--- Data listing ---

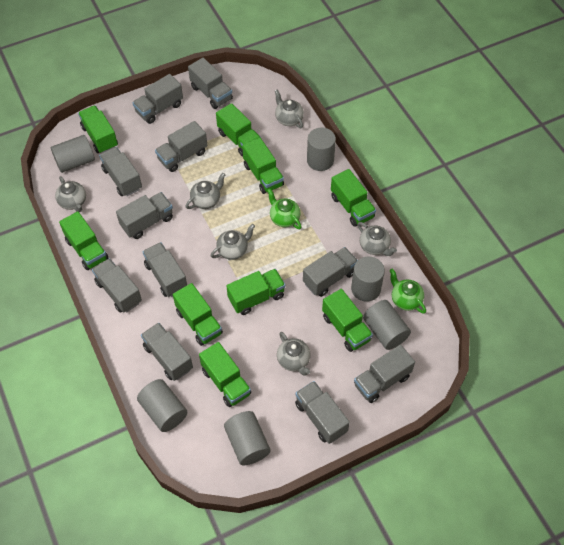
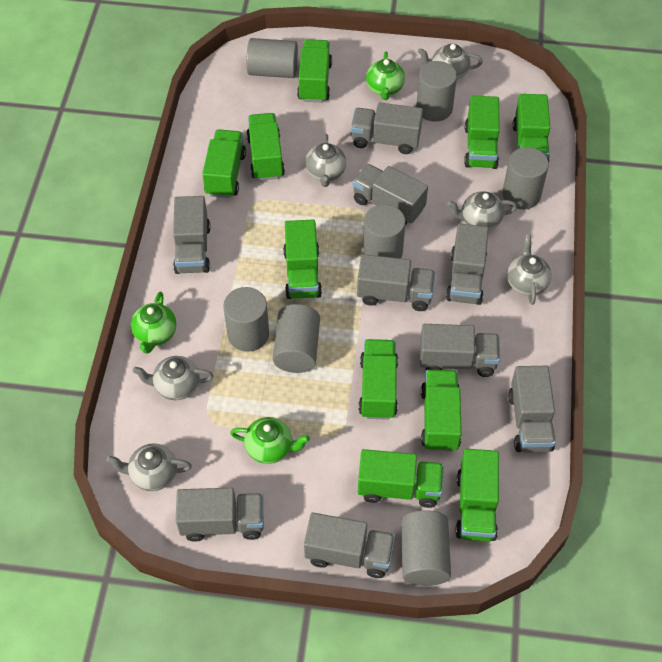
green teapot: [267,189,301,229] [389,269,426,314] = 2 -> [131,292,177,354] [230,417,310,464] [366,51,405,100] = 3
green truck: [59,211,108,270] [78,105,118,153] [173,283,223,346] [199,342,251,407] [216,103,261,157] [227,269,285,315] [242,138,284,194] [322,289,373,352] [331,169,376,227] = 9 -> [202,129,246,198] [247,113,285,181] [283,220,322,299] [297,39,332,102] [358,449,444,508] [359,339,398,420] [421,370,462,452] [455,449,499,542] [464,95,500,169] [512,94,550,162] = 10
grey cylinder: [51,135,95,173] [137,379,187,432] [224,411,270,465] [307,127,336,171] [351,257,385,302] [363,300,411,350] = 6 -> [223,287,269,352] [246,38,298,78] [273,304,320,373] [363,205,405,259] [401,510,451,586] [416,61,457,122] [502,147,549,210] = 7
grey truck: [92,258,142,313] [99,147,142,196] [116,192,173,239] [132,74,183,124] [141,323,193,381] [142,242,187,297] [155,121,208,172] [188,58,233,109] [295,381,350,444] [303,247,358,297] [354,345,415,403] = 11 -> [173,196,211,274] [176,488,264,542] [304,513,395,578] [351,102,423,154] [352,164,428,225] [357,254,435,311] [420,324,500,377] [446,224,489,305] [508,366,556,453] = 9

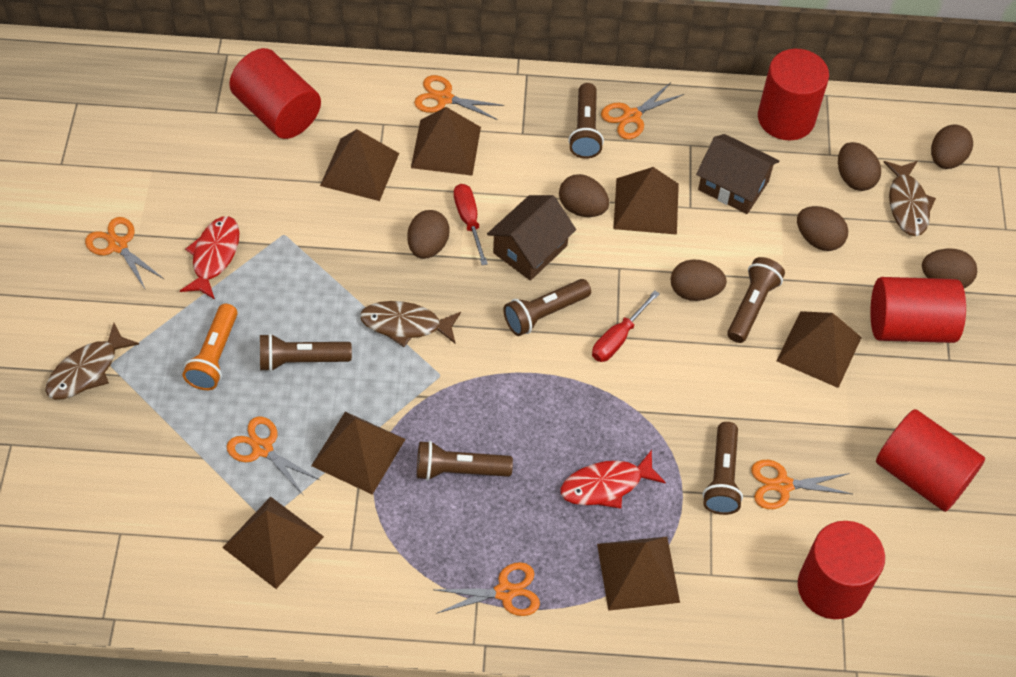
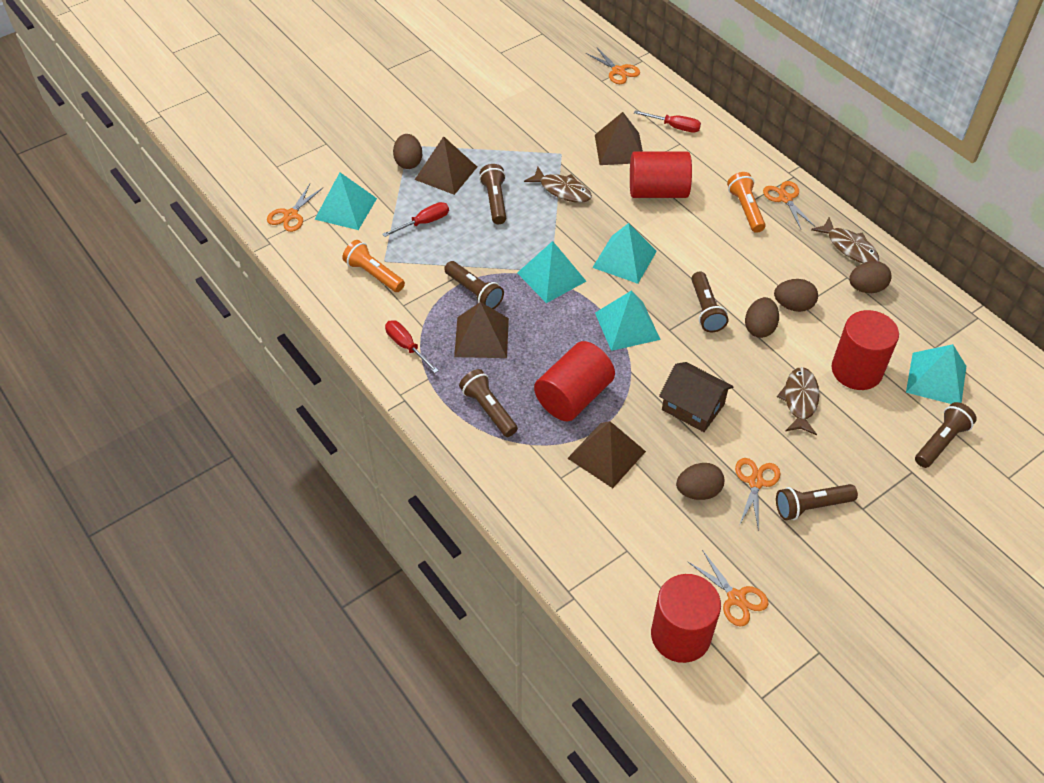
brown egg: [407,210,450,259] [559,174,609,217] [671,259,727,301] [797,206,848,251] [838,142,881,191] [922,249,977,288] [931,124,973,169] = 7 -> [393,134,422,169] [676,463,724,500] [745,297,779,338] [774,279,818,312] [849,261,892,293] = 5
brown house: [487,195,576,281] [696,134,779,214] = 2 -> [659,362,733,432] = 1
brown pyramid: [222,497,324,589] [311,412,406,495] [320,129,399,201] [411,107,481,176] [597,536,680,611] [613,167,679,235] [776,311,862,388] = 7 -> [415,136,477,195] [454,302,509,358] [567,421,646,488] [595,112,643,165] = 4
orange flashlight: [183,304,238,390] = 1 -> [342,240,405,292] [727,172,765,233] = 2
orange scissors: [85,217,164,289] [227,417,321,496] [414,75,504,120] [435,562,540,616] [601,82,684,139] [751,460,852,509] = 6 -> [267,184,323,232] [586,47,640,84] [687,550,769,626] [735,458,780,531] [763,181,816,229] = 5
red cylinder: [229,48,321,139] [758,49,829,140] [798,521,885,619] [870,277,966,343] [876,409,985,512] = 5 -> [534,341,615,421] [630,152,692,198] [651,574,721,663] [831,310,899,390] = 4
red fish: [180,216,240,300] [560,450,666,509] = 2 -> none = 0
red screwdriver: [454,184,488,265] [592,291,660,362] = 2 -> [382,202,449,237] [385,320,439,373] [634,110,701,133] = 3
turquoise pyramid: none = 0 -> [314,172,377,230] [517,241,586,303] [592,223,657,284] [595,290,661,351] [906,344,966,404] = 5

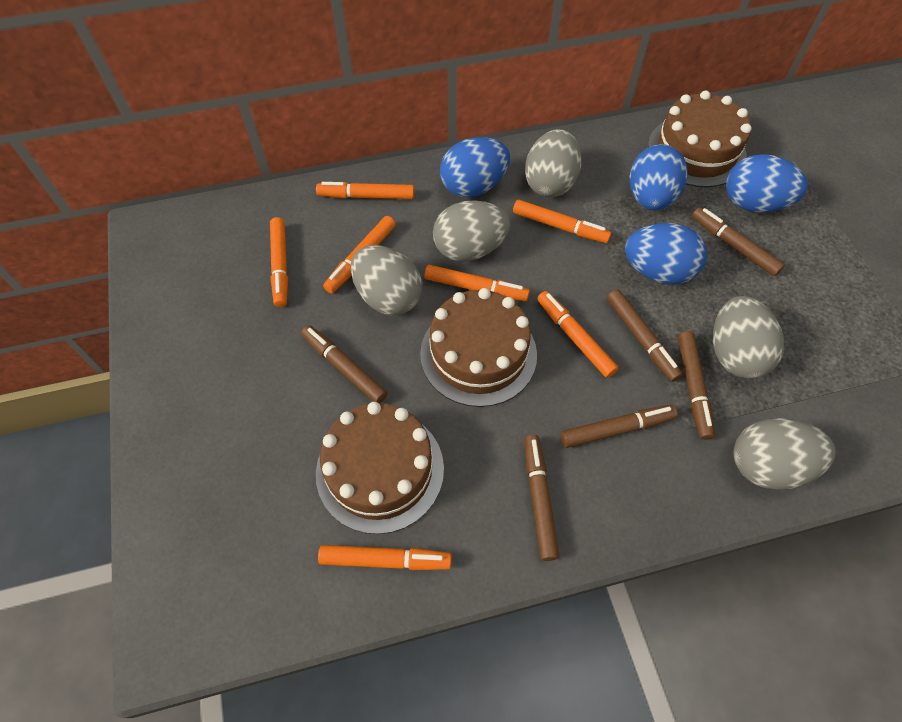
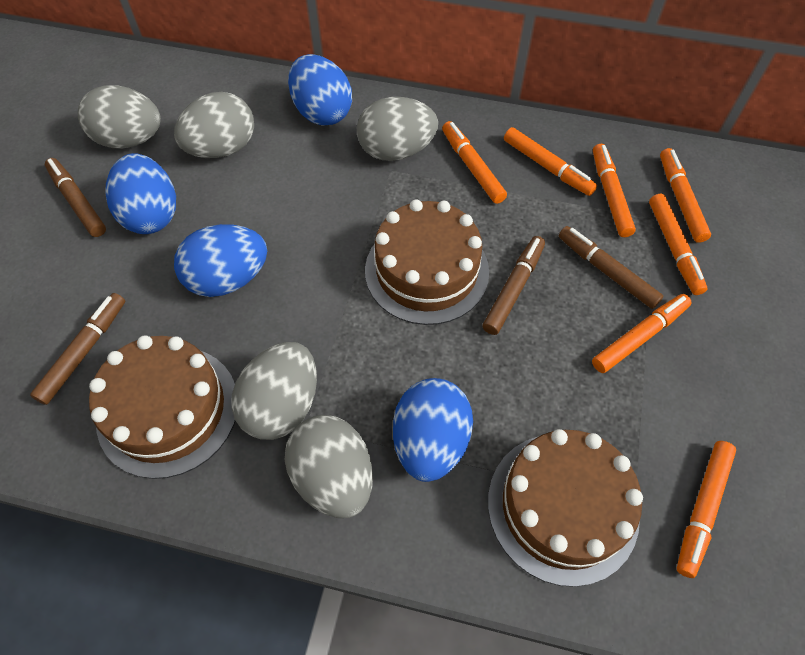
brown marker: [301,325,388,403] [524,435,559,561] [561,405,677,448] [607,289,683,382] [678,331,715,440] [692,207,784,276] = 6 -> [30,293,125,405] [45,158,106,237] [482,236,545,335] [559,226,663,309] = 4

---

## [Task directions]
Read the entries and show each line that mentions "grey".

## [Answer to this problem]
grey cylinder: [51,135,95,173] [137,379,187,432] [224,411,270,465] [307,127,336,171] [351,257,385,302] [363,300,411,350] = 6 -> [223,287,269,352] [246,38,298,78] [273,304,320,373] [363,205,405,259] [401,510,451,586] [416,61,457,122] [502,147,549,210] = 7
grey truck: [92,258,142,313] [99,147,142,196] [116,192,173,239] [132,74,183,124] [141,323,193,381] [142,242,187,297] [155,121,208,172] [188,58,233,109] [295,381,350,444] [303,247,358,297] [354,345,415,403] = 11 -> [173,196,211,274] [176,488,264,542] [304,513,395,578] [351,102,423,154] [352,164,428,225] [357,254,435,311] [420,324,500,377] [446,224,489,305] [508,366,556,453] = 9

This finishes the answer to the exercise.